Aim of the task ::
Could you restate the data below word for word, without its pictures?

Records provided ::
========================================================================

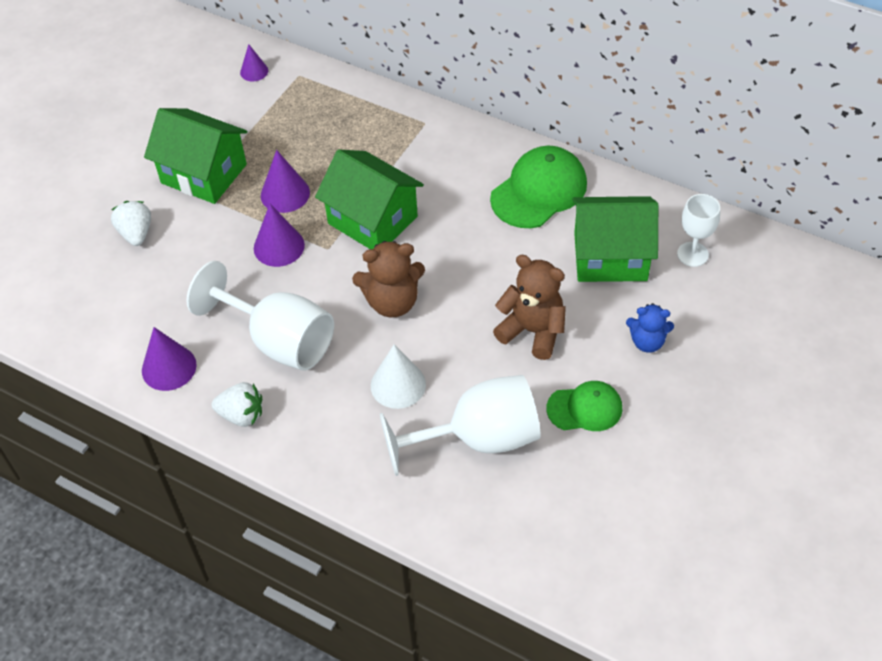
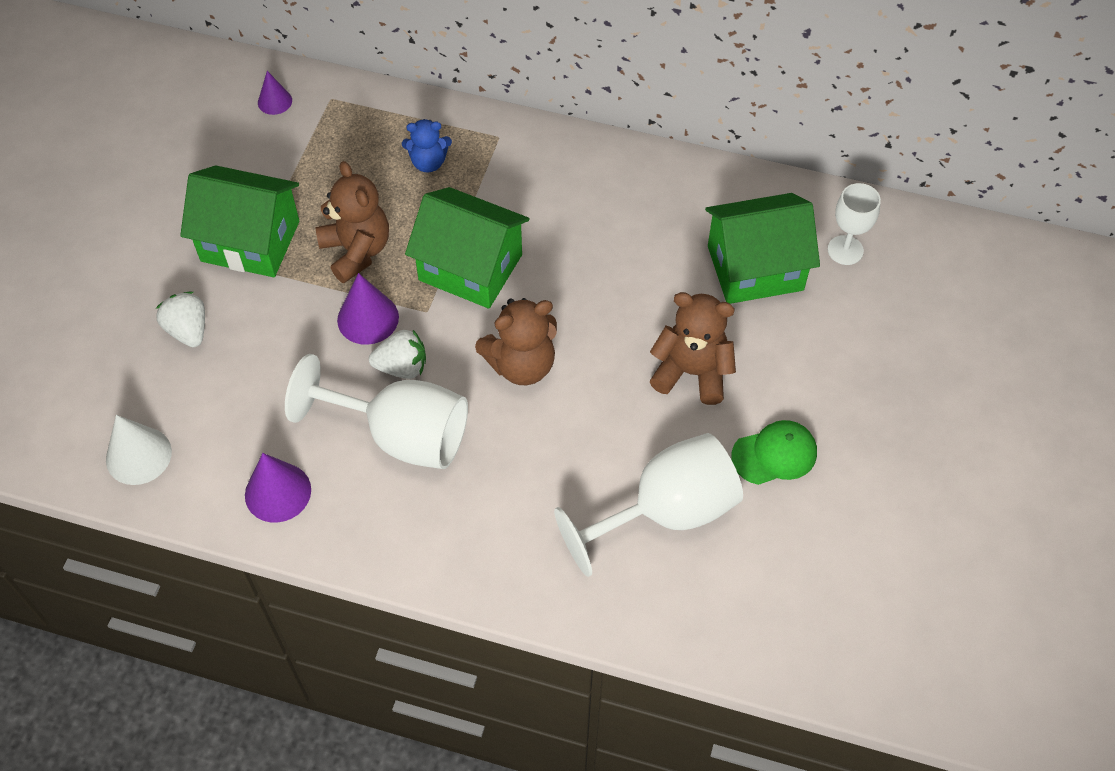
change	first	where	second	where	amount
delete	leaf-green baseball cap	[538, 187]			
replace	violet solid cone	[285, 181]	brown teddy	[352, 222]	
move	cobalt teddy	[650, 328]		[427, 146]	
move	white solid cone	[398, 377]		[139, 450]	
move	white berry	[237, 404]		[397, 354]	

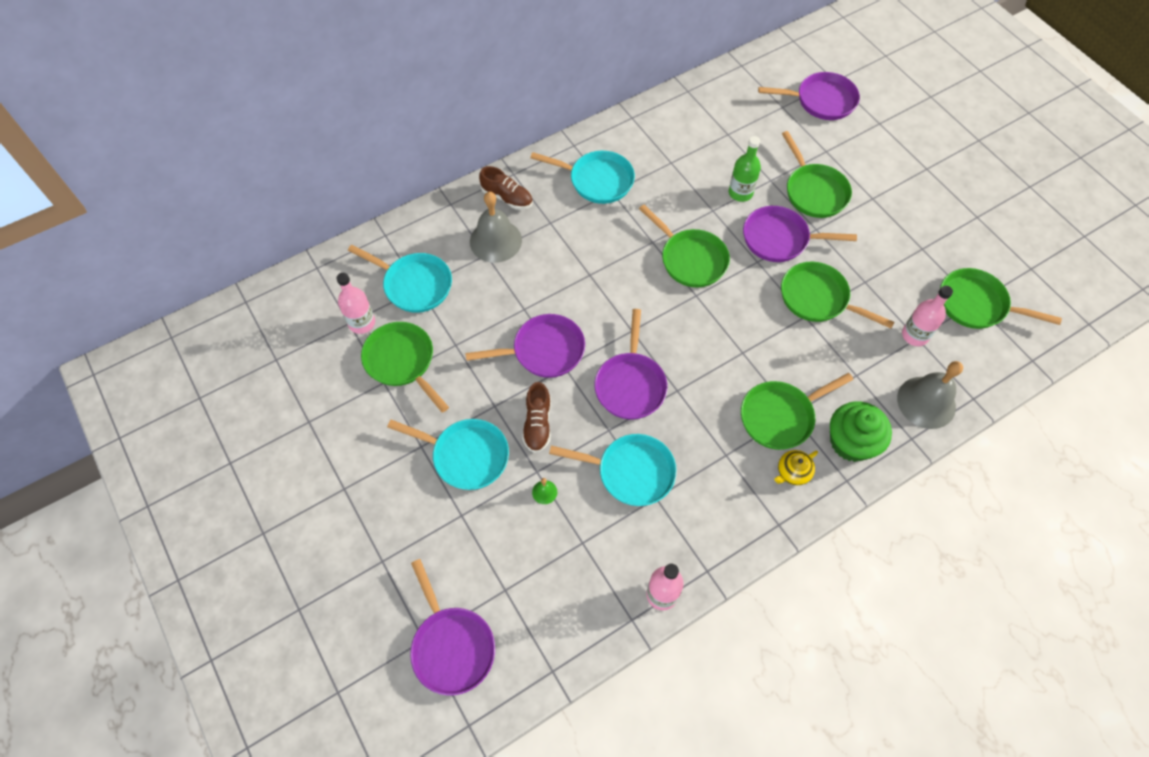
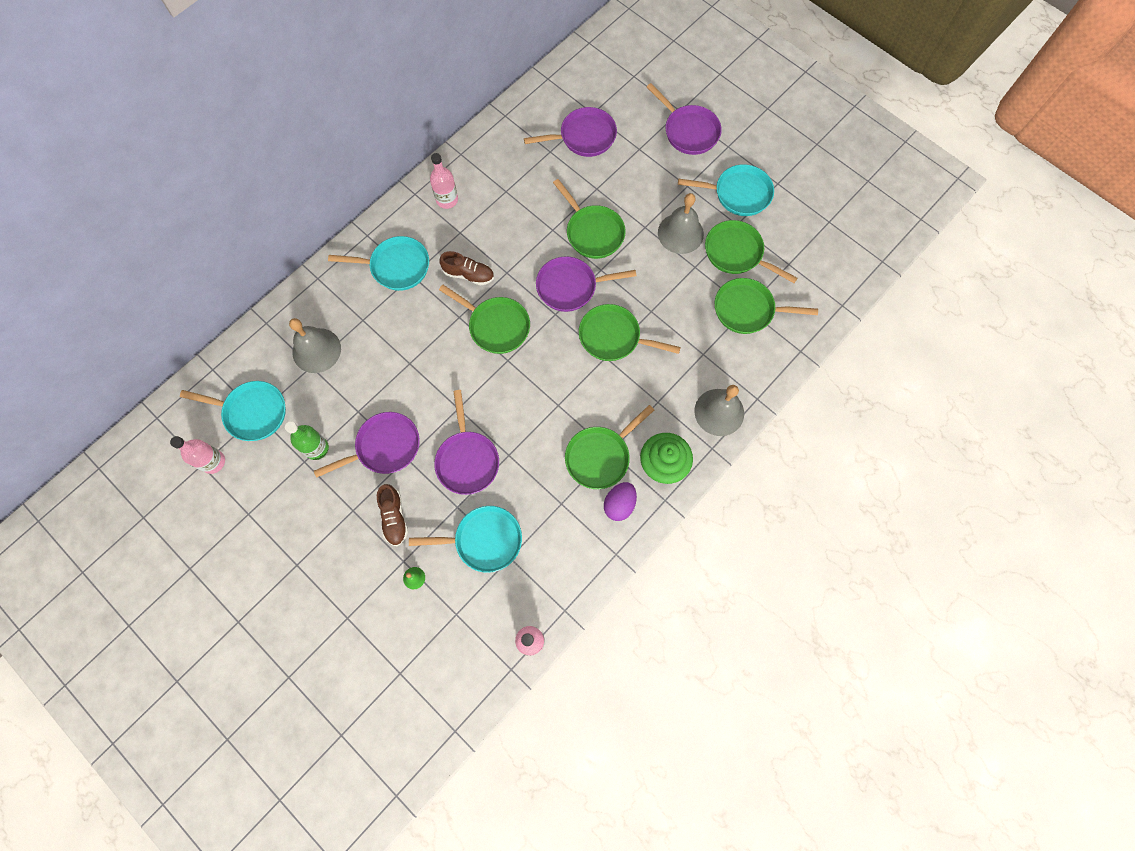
change	first	where	second	where	amount
move	leaf-green flask	[745, 169]		[307, 440]	
move	brown sneaker	[506, 188]		[466, 268]	
move	rosy flask	[927, 316]		[444, 181]	
move	leaf-green pan	[405, 367]		[751, 251]	
move	turquoise pan	[448, 454]		[726, 190]	
replace	bright yellow tea pot	[796, 467]	violet egg shape	[620, 501]	
move	violet pan	[452, 627]		[684, 119]	
insert			ash-grey bell	[681, 223]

========================================================================

Answer to the problem ::
change	first	where	second	where	amount
delete	leaf-green baseball cap	[538, 187]			
replace	violet solid cone	[285, 181]	brown teddy	[352, 222]	
move	cobalt teddy	[650, 328]		[427, 146]	
move	white solid cone	[398, 377]		[139, 450]	
move	white berry	[237, 404]		[397, 354]	

change	first	where	second	where	amount
move	leaf-green flask	[745, 169]		[307, 440]	
move	brown sneaker	[506, 188]		[466, 268]	
move	rosy flask	[927, 316]		[444, 181]	
move	leaf-green pan	[405, 367]		[751, 251]	
move	turquoise pan	[448, 454]		[726, 190]	
replace	bright yellow tea pot	[796, 467]	violet egg shape	[620, 501]	
move	violet pan	[452, 627]		[684, 119]	
insert			ash-grey bell	[681, 223]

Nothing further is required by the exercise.